## Work instruction
Work through the entries below and show every line in which "VLOAD" is found.

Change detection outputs
#####

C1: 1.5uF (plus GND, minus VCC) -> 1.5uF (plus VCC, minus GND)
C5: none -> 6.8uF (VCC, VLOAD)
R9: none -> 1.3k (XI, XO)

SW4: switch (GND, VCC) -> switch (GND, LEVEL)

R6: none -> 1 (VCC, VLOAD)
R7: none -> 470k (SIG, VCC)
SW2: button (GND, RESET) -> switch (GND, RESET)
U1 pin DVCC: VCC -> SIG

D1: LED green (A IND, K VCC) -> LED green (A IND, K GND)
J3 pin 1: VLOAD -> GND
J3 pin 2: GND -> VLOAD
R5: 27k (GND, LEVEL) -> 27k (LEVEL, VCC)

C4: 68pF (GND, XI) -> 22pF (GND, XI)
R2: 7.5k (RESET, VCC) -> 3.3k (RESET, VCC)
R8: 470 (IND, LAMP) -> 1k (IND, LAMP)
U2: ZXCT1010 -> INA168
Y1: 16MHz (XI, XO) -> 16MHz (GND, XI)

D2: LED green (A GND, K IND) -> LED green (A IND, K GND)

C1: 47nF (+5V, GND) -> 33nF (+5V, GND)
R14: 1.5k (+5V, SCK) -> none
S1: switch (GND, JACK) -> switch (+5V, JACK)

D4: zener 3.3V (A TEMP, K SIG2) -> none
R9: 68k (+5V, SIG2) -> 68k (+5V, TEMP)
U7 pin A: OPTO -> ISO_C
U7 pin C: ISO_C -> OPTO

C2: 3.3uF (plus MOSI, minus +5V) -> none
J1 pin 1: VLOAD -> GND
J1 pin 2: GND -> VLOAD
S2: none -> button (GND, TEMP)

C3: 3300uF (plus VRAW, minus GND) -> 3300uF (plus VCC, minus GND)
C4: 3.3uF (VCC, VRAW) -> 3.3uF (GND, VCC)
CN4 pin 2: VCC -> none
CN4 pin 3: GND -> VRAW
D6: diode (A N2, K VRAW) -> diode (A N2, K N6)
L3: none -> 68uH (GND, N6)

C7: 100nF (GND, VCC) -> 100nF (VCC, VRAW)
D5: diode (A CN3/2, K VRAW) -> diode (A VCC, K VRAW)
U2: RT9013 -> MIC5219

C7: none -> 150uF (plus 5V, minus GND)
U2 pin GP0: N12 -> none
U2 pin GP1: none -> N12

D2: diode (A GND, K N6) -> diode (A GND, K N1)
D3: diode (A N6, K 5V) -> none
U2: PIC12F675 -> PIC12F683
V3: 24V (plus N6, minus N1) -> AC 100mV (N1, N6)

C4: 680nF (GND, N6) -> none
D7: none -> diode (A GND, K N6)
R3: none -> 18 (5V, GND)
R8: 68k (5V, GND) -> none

#####

## Output for this exercise
C5: none -> 6.8uF (VCC, VLOAD)
R6: none -> 1 (VCC, VLOAD)
J3 pin 1: VLOAD -> GND
J3 pin 2: GND -> VLOAD
J1 pin 1: VLOAD -> GND
J1 pin 2: GND -> VLOAD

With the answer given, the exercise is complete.